■ TASK DIRECTIONS:
Return only the number of lines in the data below where the word "brown" appears.
- - -
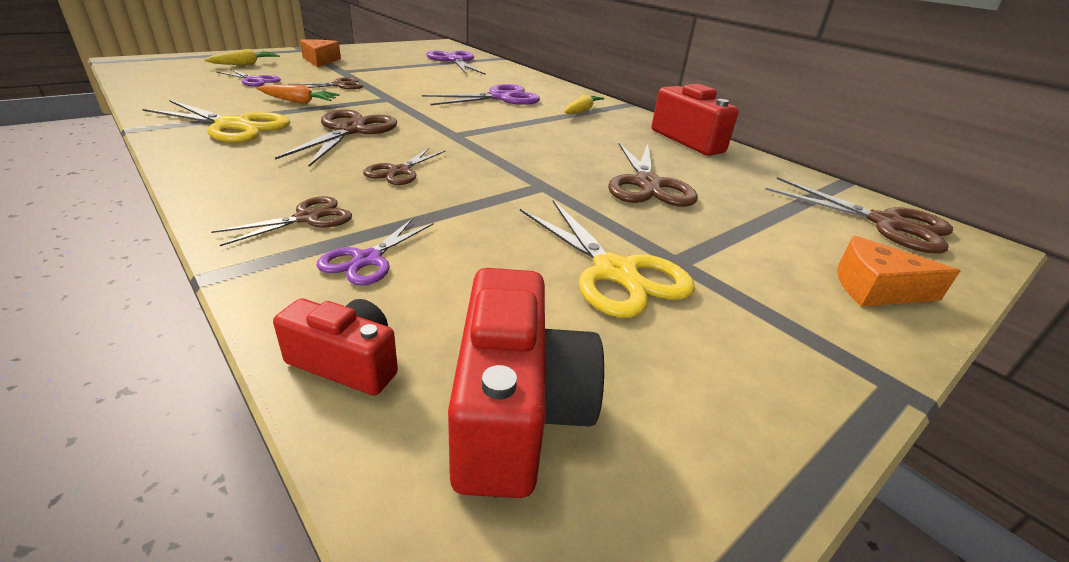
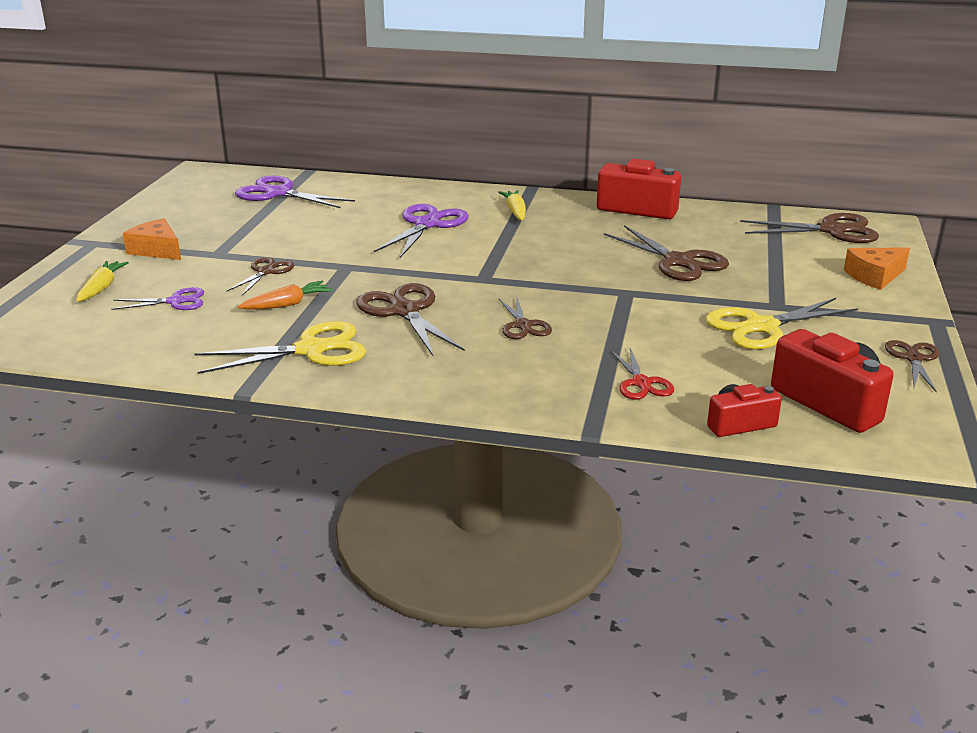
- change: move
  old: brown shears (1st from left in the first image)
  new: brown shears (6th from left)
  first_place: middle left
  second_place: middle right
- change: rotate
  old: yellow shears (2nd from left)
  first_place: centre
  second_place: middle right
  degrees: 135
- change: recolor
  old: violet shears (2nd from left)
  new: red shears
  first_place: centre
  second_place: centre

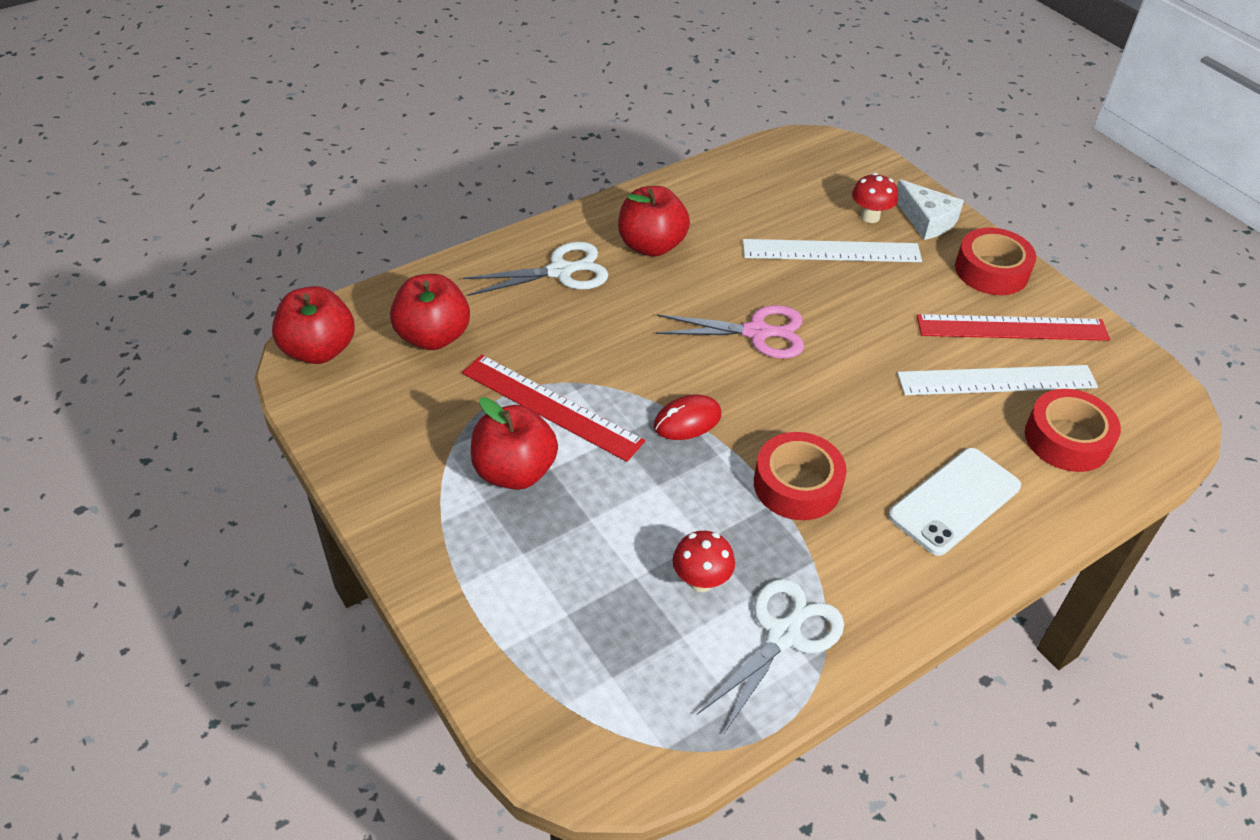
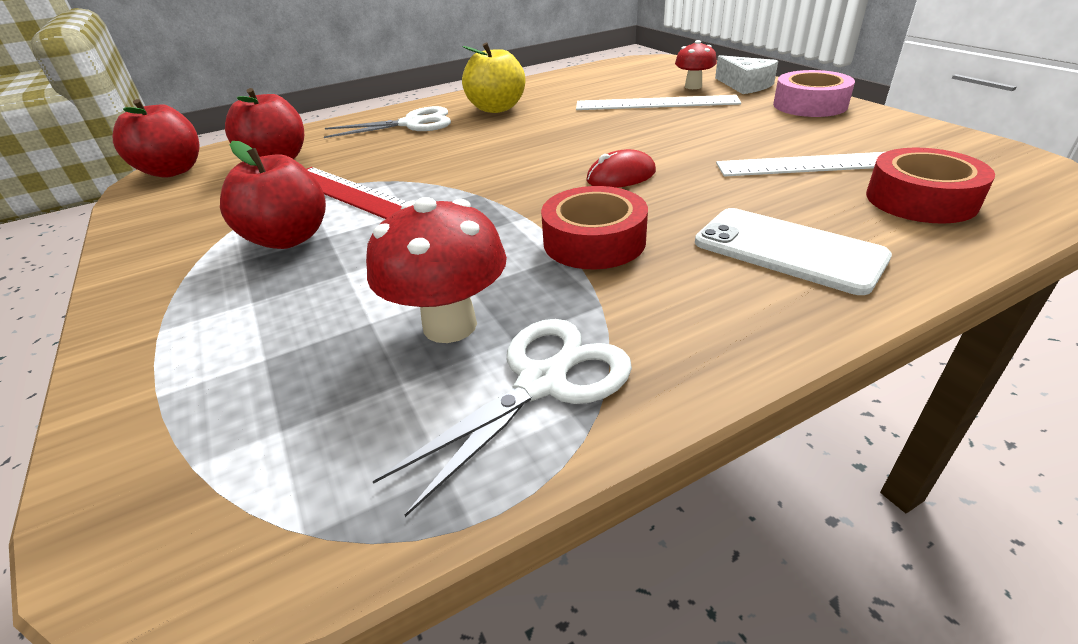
- change: recolor
  old: red apple (4th from left)
  new: yellow apple
  first_place: top centre
  second_place: top centre
- change: recolor
  old: red roll of tape (2nd from left)
  new: rosy roll of tape
  first_place: top right
  second_place: top right
- change: delete
  old: rosy shears
  first_place: centre
- change: delete
  old: red ruler (2nd from left)
  first_place: middle right
- change: move
  old: red PC mouse
  first_place: centre
  second_place: top centre
- change: rotate
  old: snow-white mobile phone
  first_place: middle right
  second_place: middle right
  degrees: 75
- change: resize
  old: red mushroom (1st from left)
  first_place: bottom centre
  second_place: centre
  factor: 1.61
- - -
■ SOLUTION:
2